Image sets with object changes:
>>

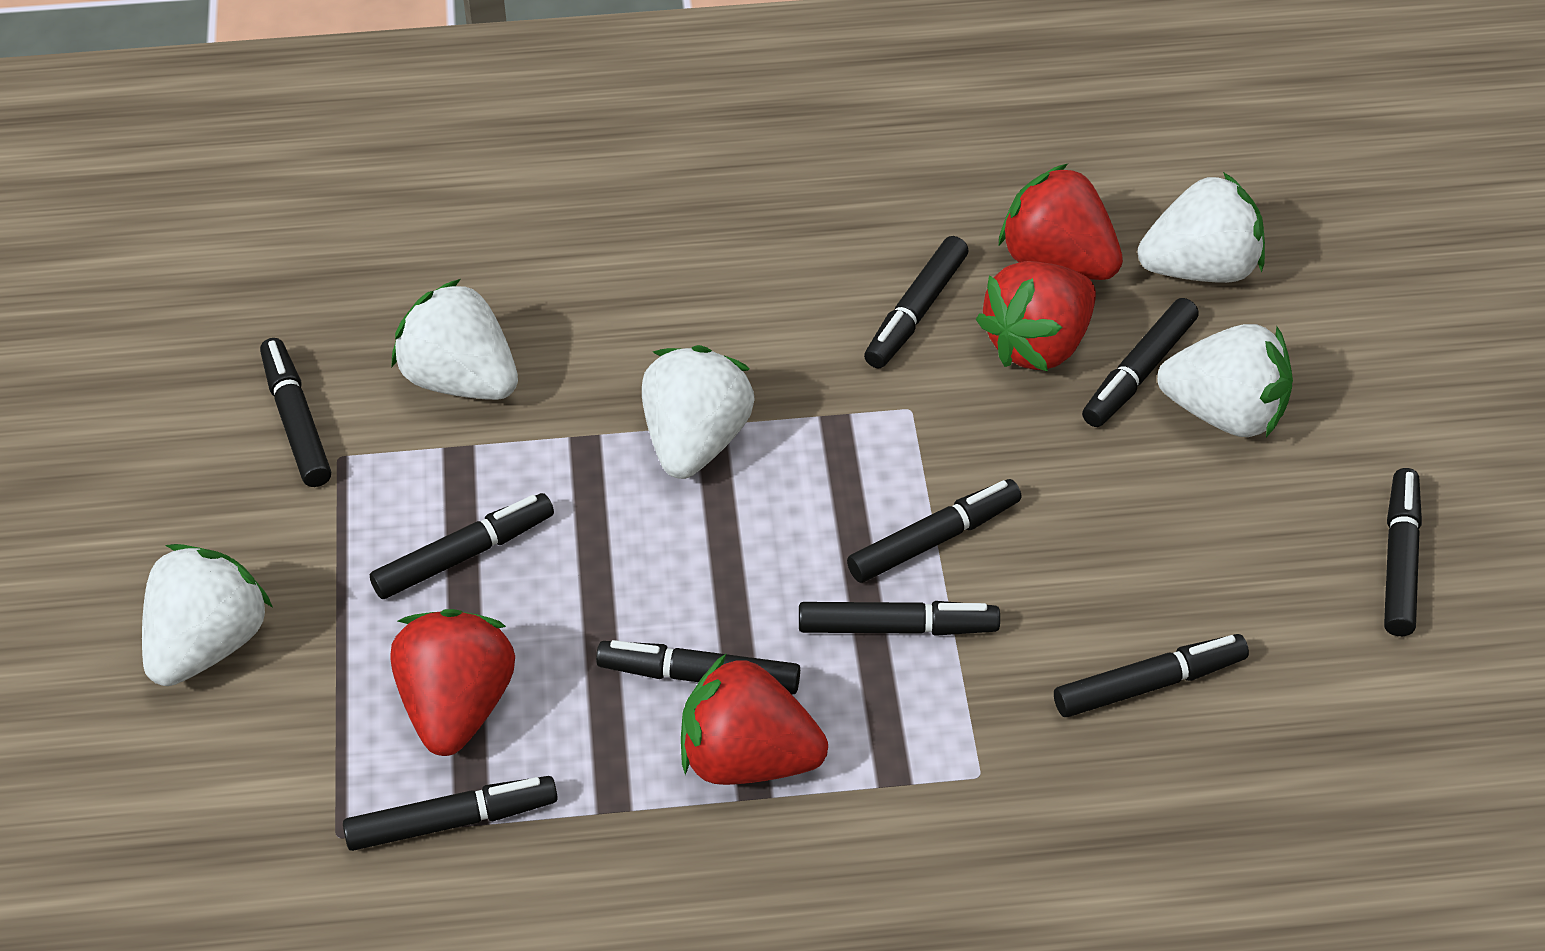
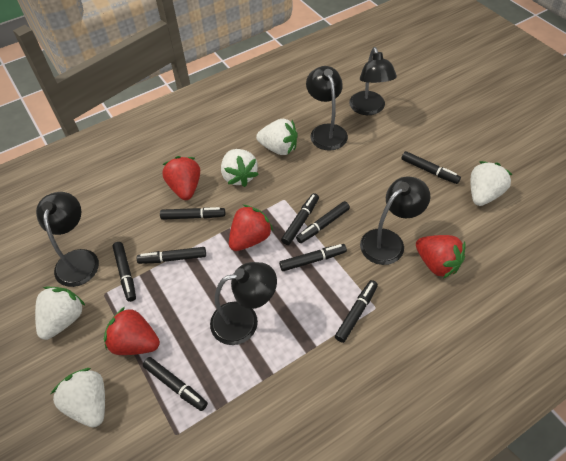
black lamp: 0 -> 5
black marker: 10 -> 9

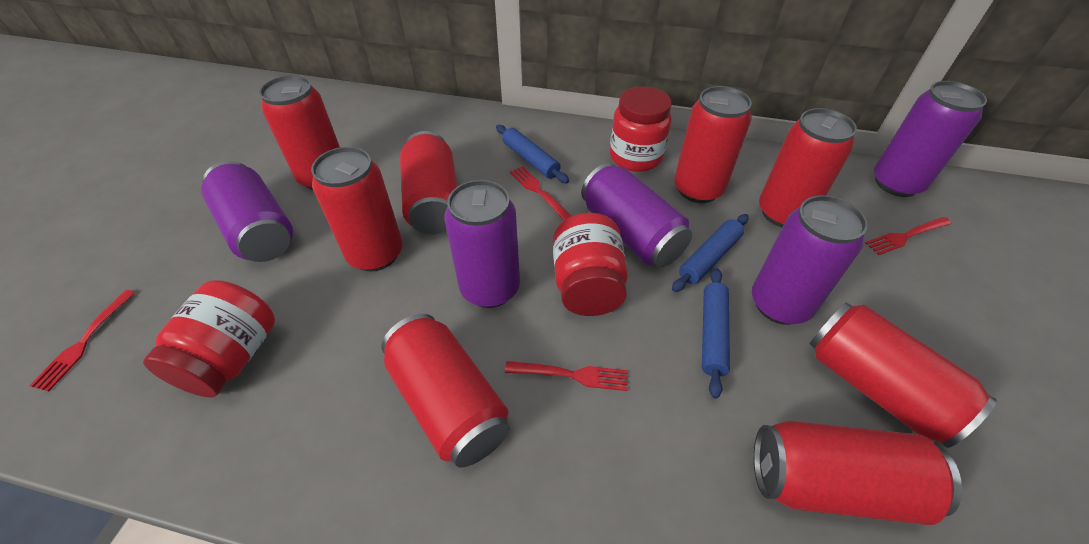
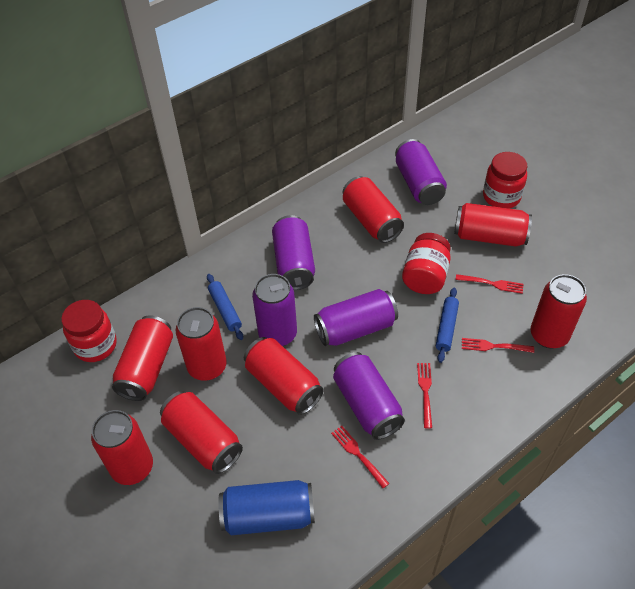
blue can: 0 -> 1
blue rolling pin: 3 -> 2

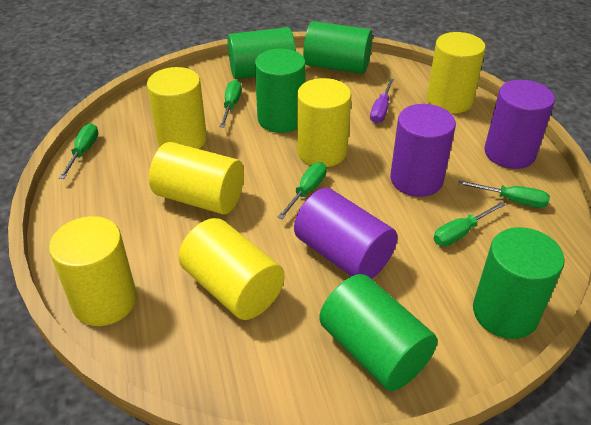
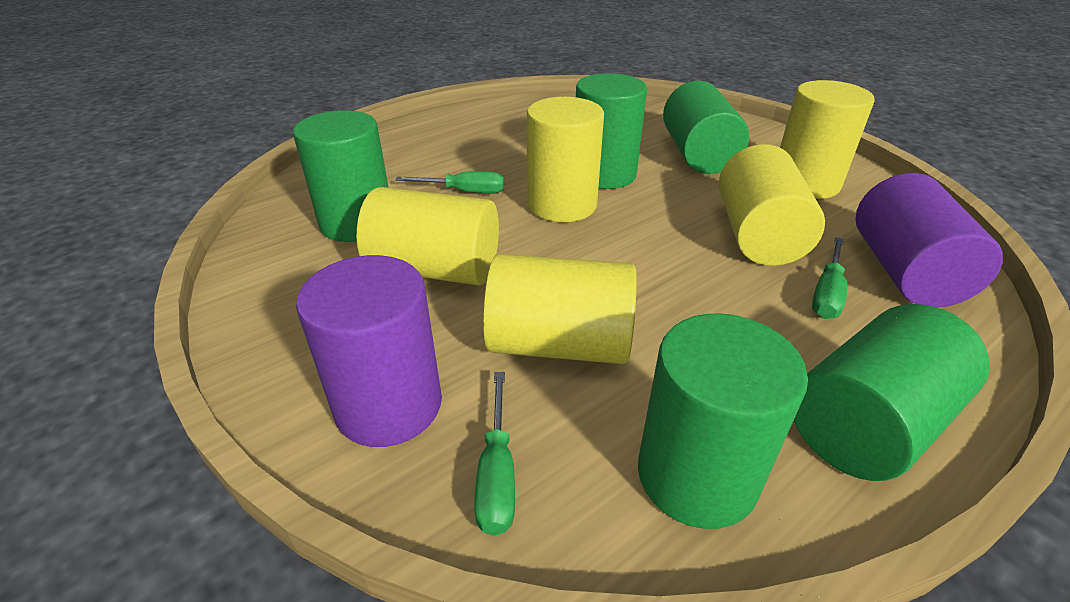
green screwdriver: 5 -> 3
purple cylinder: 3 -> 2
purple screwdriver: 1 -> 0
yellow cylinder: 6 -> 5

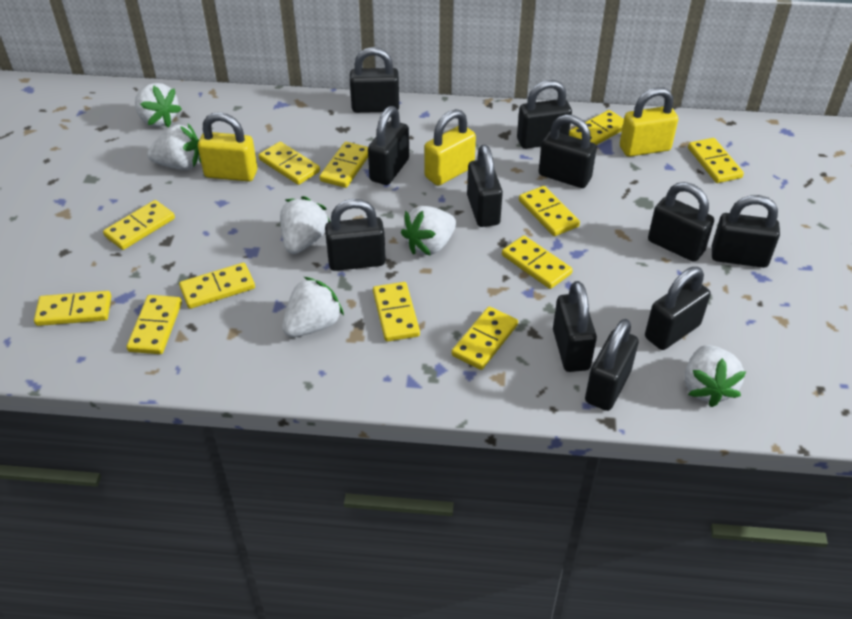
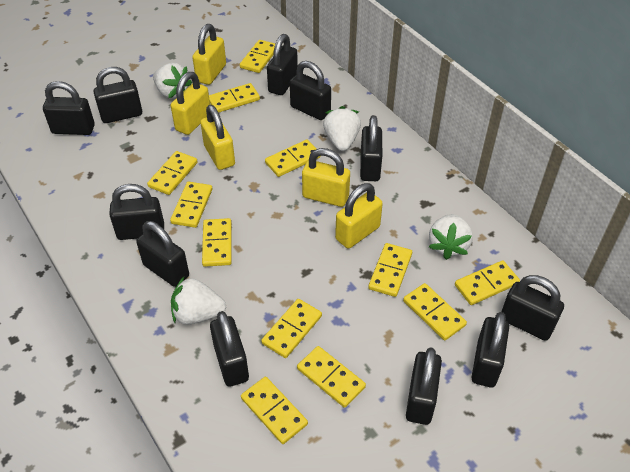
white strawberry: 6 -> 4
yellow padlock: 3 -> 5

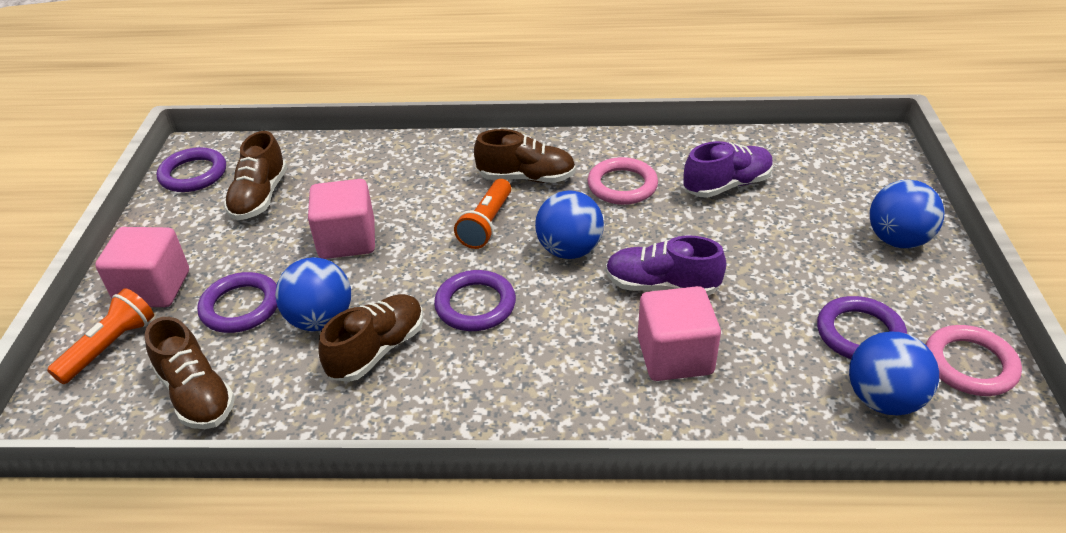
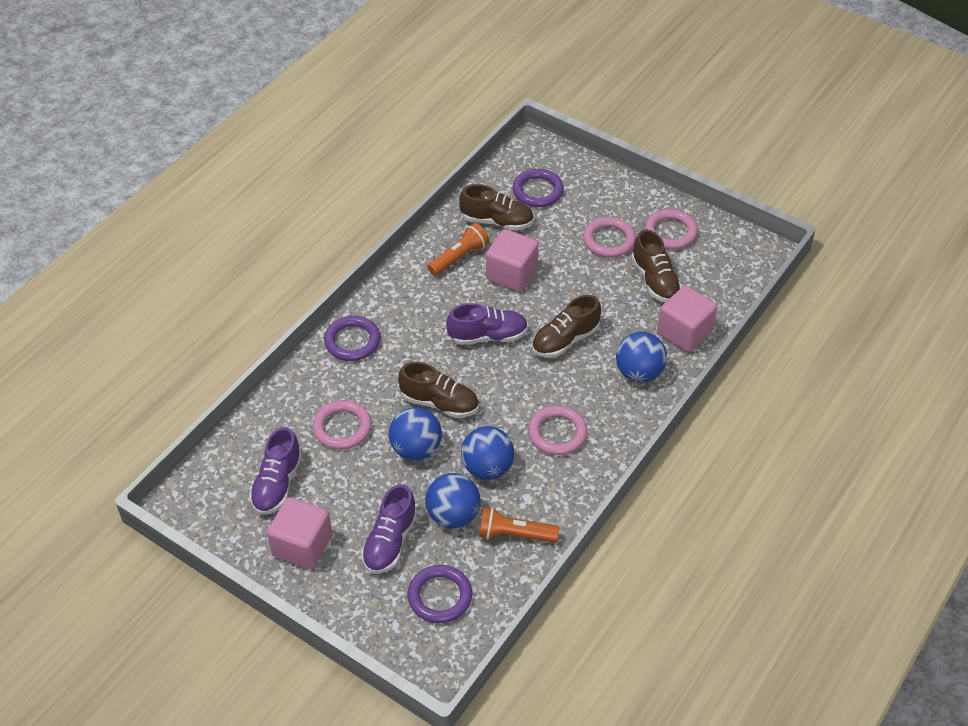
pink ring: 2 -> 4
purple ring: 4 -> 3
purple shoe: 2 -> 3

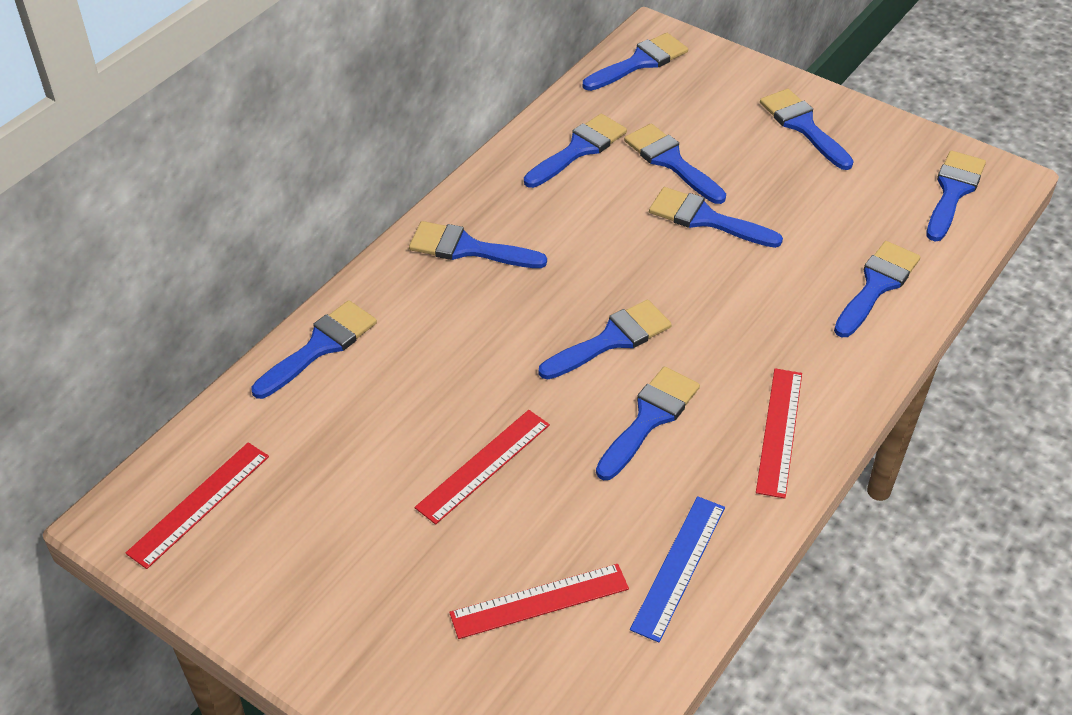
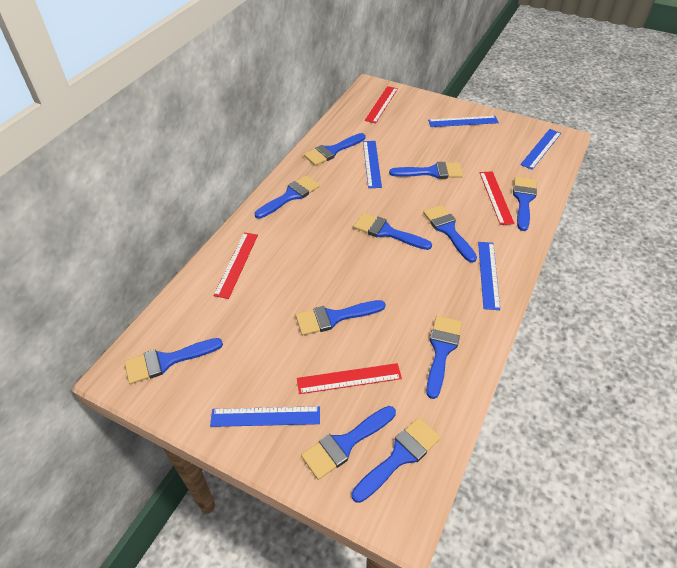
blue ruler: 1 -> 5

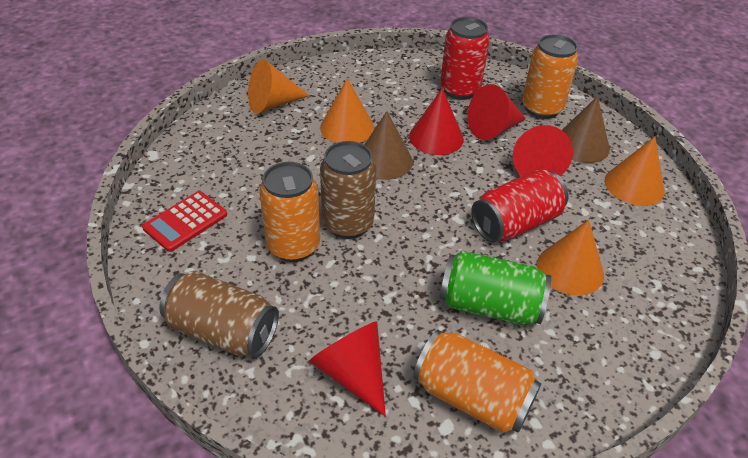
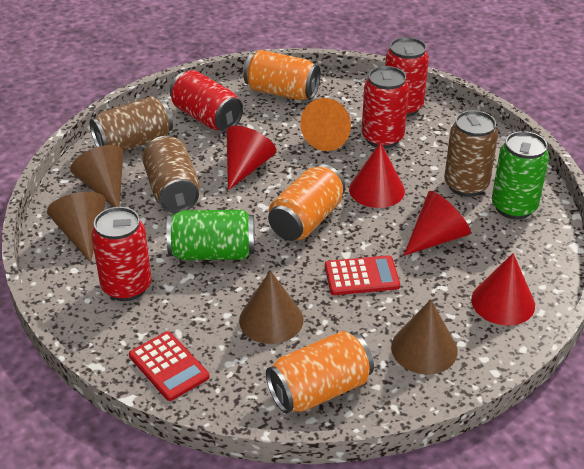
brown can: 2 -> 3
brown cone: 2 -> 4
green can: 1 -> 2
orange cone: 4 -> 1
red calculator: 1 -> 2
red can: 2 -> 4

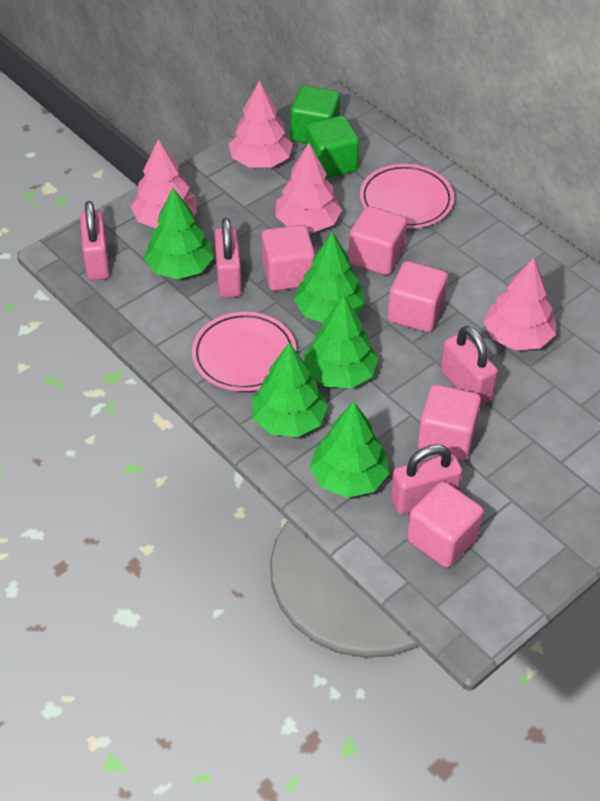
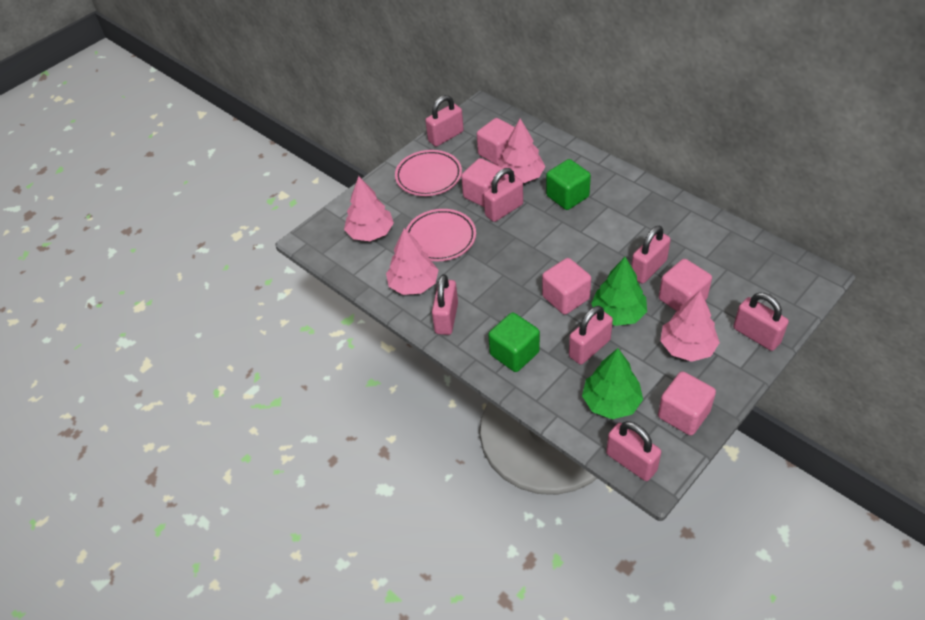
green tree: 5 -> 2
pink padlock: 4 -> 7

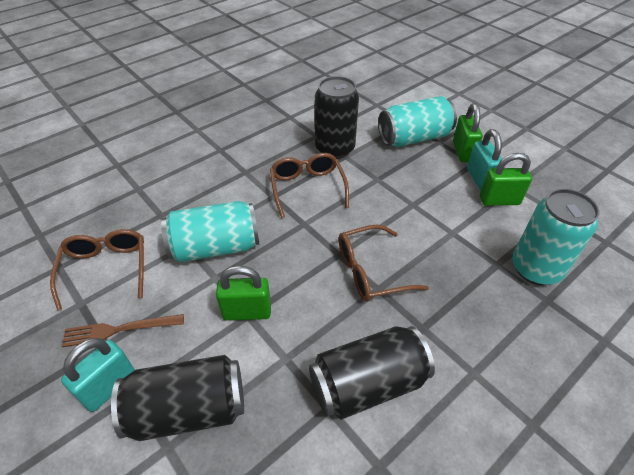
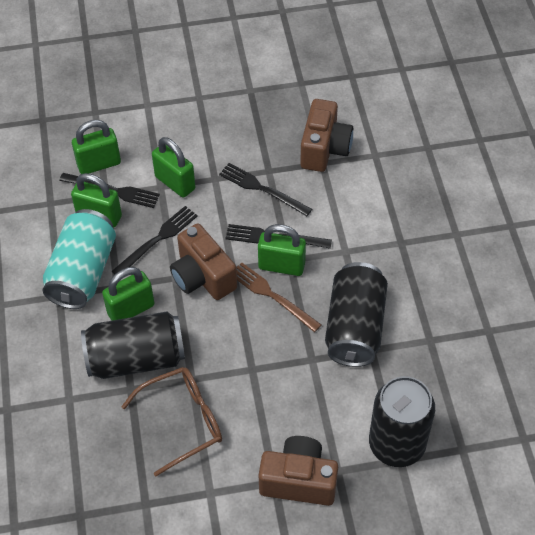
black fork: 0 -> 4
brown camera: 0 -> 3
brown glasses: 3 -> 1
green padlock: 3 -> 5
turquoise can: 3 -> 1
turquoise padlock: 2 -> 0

<<

Copy all the lines above that hold the string "turquoise".

turquoise can: 3 -> 1
turquoise padlock: 2 -> 0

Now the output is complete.